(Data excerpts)
Content starts

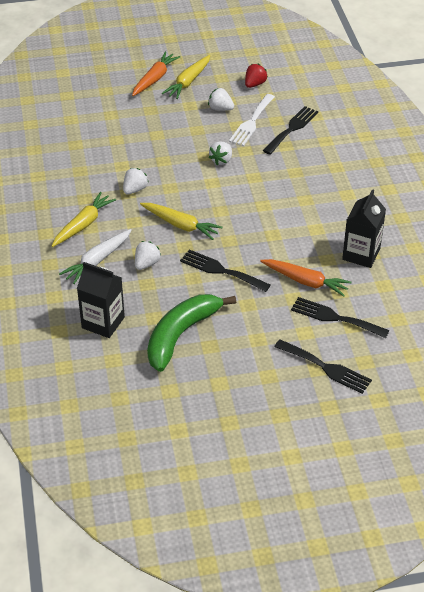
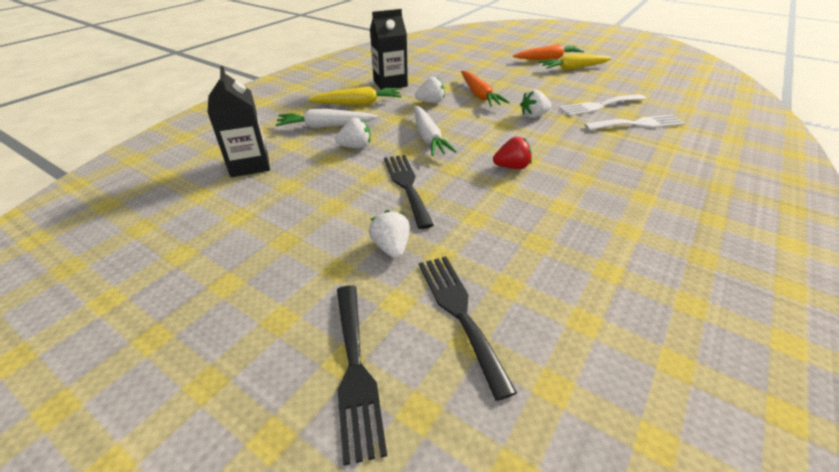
camera: 45 degrees right, 5 degrees down
(181, 225) = (428, 137): yellow carrot -> white carrot
(181, 335) = (281, 213): green banana -> none
(220, 108) = (580, 89): white strawberry -> white strawberry (391, 247)
(255, 84) = (635, 87): red strawberry -> red strawberry (512, 167)
(292, 129) = (638, 124): black fork -> white fork
(305, 281) = (479, 247): orange carrot -> orange carrot (479, 95)
(361, 254) = (592, 263): black carton -> black carton (390, 83)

Content ends

Task directions
From the data above, output exactly the lines between the one containing "(181, 225) = (428, 137): yellow" and the one containing "(305, 281) = (479, 247): orange", counting both of them.

Result of this task
(181, 225) = (428, 137): yellow carrot -> white carrot
(181, 335) = (281, 213): green banana -> none
(220, 108) = (580, 89): white strawberry -> white strawberry (391, 247)
(255, 84) = (635, 87): red strawberry -> red strawberry (512, 167)
(292, 129) = (638, 124): black fork -> white fork
(305, 281) = (479, 247): orange carrot -> orange carrot (479, 95)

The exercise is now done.